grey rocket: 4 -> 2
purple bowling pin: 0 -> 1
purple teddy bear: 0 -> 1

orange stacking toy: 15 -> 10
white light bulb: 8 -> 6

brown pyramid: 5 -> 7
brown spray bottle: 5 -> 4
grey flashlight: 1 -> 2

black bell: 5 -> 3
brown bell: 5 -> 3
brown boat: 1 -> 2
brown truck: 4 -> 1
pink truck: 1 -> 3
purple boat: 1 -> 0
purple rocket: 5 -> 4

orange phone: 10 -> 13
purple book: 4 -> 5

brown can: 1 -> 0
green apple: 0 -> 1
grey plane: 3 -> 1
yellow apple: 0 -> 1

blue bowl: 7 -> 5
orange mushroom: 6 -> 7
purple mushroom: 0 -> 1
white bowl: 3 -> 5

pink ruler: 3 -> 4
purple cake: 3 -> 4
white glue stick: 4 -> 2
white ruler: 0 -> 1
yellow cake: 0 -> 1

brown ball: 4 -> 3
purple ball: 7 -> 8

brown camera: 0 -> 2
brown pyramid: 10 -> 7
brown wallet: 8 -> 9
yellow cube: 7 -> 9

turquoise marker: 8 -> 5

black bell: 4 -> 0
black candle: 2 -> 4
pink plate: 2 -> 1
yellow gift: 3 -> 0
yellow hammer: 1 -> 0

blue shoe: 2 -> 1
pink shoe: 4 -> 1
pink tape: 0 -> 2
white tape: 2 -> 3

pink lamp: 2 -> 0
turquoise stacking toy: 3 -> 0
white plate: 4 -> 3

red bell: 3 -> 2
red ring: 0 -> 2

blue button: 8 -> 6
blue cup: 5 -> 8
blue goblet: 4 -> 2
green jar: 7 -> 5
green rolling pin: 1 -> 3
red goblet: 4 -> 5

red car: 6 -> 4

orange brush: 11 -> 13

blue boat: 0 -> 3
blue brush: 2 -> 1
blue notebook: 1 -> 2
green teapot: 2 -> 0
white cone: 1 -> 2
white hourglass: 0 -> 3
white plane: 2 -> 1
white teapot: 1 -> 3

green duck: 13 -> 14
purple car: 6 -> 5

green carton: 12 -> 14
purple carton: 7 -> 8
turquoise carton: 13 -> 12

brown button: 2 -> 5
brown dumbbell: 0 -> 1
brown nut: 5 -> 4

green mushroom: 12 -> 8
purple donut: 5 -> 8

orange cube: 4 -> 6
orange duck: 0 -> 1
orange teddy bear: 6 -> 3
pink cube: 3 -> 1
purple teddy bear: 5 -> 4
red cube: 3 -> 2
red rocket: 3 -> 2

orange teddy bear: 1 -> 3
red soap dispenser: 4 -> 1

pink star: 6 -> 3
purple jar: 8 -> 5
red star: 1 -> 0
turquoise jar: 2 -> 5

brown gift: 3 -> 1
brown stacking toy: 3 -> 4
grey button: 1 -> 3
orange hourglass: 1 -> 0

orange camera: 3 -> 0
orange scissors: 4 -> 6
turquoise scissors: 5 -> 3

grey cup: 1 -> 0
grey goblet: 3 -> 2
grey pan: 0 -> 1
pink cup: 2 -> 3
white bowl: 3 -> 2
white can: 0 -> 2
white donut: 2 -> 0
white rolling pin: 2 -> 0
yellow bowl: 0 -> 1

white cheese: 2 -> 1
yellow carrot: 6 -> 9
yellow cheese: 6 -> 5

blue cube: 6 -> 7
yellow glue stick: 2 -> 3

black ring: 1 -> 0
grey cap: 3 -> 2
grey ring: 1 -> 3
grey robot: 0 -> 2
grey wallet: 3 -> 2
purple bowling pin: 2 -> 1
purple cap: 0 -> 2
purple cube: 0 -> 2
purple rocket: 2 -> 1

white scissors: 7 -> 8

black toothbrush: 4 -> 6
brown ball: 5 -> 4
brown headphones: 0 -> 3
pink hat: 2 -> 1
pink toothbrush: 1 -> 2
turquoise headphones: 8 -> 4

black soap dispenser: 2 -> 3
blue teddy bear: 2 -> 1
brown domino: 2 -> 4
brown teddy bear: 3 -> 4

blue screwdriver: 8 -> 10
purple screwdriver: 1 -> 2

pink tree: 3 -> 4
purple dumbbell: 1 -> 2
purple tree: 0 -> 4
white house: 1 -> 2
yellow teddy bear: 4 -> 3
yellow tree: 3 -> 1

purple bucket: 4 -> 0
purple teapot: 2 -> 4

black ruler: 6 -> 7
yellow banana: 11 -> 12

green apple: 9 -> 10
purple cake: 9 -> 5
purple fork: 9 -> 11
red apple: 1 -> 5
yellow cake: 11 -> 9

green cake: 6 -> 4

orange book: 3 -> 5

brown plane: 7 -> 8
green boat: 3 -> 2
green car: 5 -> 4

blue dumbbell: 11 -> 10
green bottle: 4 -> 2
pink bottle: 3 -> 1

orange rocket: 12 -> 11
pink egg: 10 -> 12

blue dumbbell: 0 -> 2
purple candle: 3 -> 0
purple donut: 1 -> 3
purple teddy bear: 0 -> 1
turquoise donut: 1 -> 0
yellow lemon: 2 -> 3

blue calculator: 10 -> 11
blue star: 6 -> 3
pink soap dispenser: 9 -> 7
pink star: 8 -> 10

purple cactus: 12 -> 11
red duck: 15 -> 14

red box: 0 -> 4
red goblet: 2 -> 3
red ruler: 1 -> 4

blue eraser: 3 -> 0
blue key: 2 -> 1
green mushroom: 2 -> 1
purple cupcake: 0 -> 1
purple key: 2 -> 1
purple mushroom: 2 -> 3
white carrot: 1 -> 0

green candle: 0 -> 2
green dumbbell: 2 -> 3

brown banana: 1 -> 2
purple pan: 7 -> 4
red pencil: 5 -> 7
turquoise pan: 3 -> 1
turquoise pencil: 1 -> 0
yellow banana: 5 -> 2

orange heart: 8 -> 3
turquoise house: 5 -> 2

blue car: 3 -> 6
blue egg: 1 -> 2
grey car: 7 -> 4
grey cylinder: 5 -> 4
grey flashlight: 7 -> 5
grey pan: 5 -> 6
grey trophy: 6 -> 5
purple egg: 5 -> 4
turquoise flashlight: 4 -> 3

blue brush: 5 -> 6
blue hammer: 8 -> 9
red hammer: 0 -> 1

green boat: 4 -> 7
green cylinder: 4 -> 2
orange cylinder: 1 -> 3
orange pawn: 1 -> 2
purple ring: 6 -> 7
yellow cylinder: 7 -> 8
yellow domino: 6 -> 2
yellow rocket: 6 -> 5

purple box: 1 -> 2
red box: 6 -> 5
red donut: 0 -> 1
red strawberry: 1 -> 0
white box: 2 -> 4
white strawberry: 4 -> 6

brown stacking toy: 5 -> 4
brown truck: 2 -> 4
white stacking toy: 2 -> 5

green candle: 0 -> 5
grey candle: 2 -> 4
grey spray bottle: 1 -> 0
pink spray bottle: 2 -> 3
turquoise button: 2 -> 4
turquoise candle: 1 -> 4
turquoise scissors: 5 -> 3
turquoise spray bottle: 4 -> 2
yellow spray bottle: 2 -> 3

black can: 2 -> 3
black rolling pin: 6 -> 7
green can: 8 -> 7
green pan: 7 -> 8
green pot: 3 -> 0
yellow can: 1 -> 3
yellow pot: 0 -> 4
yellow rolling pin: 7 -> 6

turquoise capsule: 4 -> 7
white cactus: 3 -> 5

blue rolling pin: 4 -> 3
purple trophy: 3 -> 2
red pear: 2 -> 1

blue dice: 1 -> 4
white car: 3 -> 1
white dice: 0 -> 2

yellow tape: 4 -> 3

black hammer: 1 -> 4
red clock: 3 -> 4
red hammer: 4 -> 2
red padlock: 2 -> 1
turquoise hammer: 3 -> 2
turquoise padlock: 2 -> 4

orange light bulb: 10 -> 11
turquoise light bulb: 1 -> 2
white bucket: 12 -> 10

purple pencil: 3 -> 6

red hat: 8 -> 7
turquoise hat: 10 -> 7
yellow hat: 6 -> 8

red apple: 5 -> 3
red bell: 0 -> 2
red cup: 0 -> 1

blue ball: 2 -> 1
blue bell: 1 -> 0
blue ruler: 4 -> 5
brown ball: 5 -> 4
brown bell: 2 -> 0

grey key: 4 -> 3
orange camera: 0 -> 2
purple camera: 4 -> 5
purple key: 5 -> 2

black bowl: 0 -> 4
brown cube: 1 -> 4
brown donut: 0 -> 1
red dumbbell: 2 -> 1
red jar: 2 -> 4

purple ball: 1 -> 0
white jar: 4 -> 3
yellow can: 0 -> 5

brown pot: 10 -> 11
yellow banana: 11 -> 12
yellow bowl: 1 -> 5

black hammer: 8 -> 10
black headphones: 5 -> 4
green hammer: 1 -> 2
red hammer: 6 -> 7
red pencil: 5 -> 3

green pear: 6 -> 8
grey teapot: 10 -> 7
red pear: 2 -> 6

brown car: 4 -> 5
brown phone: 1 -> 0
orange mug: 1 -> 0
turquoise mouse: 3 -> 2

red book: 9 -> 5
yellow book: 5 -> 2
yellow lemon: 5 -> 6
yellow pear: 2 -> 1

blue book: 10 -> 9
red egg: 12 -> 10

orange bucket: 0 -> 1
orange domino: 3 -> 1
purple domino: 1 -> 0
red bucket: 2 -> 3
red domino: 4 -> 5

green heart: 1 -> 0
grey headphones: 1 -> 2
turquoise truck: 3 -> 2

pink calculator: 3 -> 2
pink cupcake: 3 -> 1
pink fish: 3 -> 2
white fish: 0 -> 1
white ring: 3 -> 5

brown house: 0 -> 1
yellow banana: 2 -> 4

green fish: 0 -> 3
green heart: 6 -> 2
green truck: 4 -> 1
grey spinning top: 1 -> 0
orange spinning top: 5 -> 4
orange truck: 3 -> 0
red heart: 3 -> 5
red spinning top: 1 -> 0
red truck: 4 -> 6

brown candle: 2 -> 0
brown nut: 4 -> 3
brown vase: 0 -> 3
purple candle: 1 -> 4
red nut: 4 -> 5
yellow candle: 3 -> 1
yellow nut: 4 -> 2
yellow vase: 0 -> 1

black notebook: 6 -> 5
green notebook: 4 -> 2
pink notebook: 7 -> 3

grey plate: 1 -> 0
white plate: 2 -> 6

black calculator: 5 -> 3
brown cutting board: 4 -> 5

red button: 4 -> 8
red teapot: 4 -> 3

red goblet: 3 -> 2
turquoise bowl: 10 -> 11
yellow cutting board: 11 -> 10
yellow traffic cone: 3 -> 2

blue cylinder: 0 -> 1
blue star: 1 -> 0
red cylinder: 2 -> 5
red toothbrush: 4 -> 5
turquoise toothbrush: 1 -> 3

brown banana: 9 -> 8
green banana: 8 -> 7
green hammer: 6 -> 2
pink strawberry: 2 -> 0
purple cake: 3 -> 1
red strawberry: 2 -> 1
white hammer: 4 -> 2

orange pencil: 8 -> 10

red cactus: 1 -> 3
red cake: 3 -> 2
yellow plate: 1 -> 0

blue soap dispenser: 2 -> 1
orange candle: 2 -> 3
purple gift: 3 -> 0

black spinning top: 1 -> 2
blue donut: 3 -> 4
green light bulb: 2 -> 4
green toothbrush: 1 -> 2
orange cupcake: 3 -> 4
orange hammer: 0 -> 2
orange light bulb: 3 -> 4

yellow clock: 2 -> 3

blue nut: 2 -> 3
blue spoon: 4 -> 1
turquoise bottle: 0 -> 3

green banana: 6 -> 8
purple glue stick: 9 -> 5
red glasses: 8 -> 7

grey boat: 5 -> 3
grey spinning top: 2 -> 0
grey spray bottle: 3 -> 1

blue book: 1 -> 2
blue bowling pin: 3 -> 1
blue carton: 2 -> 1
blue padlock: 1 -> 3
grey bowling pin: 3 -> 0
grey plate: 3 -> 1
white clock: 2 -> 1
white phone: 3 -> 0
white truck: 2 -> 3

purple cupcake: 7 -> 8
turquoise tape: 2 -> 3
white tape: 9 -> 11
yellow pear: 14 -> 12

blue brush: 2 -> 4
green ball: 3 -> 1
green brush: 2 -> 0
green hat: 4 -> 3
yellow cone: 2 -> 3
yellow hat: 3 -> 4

---------------

## WHAT THE EXERCISE ASKS
Bring together all lines from the listing that contain the word "goblet".

## OUTPUT
blue goblet: 4 -> 2
red goblet: 4 -> 5
grey goblet: 3 -> 2
red goblet: 2 -> 3
red goblet: 3 -> 2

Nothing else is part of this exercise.